== Available data ==
+ + + + +

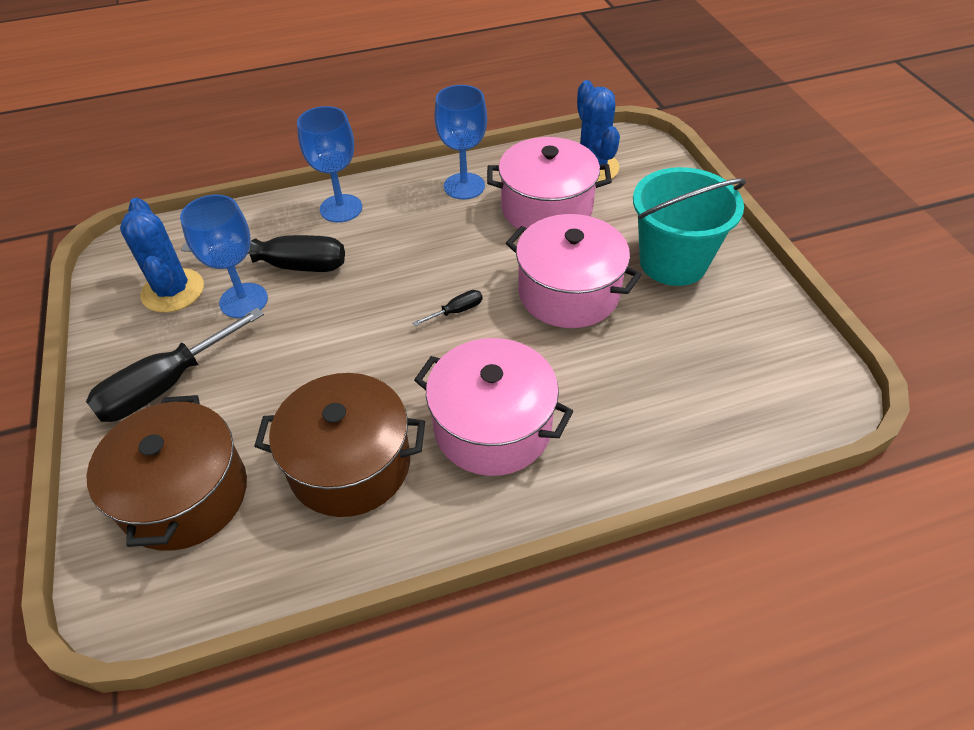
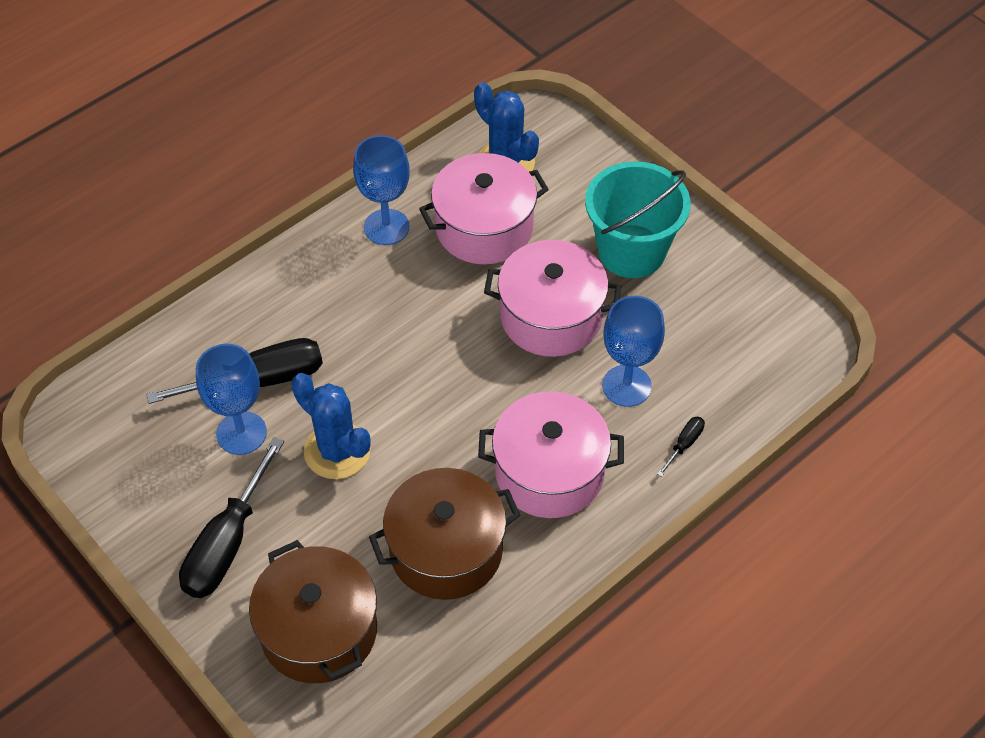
camera: 25 degrees left, 5 degrees up
(173, 291) = (160, 448): blue cactus -> blue cactus (337, 451)
(341, 208) = (272, 296): blue goblet -> blue goblet (626, 386)
(456, 311) = (457, 372): black screwdriver -> black screwdriver (684, 444)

+ + + + +

== Task description ==
The whole listing is to be retyped exactly, with its pictures removed.

== Task solution ==
camera: 25 degrees left, 5 degrees up
(173, 291) = (160, 448): blue cactus -> blue cactus (337, 451)
(341, 208) = (272, 296): blue goblet -> blue goblet (626, 386)
(456, 311) = (457, 372): black screwdriver -> black screwdriver (684, 444)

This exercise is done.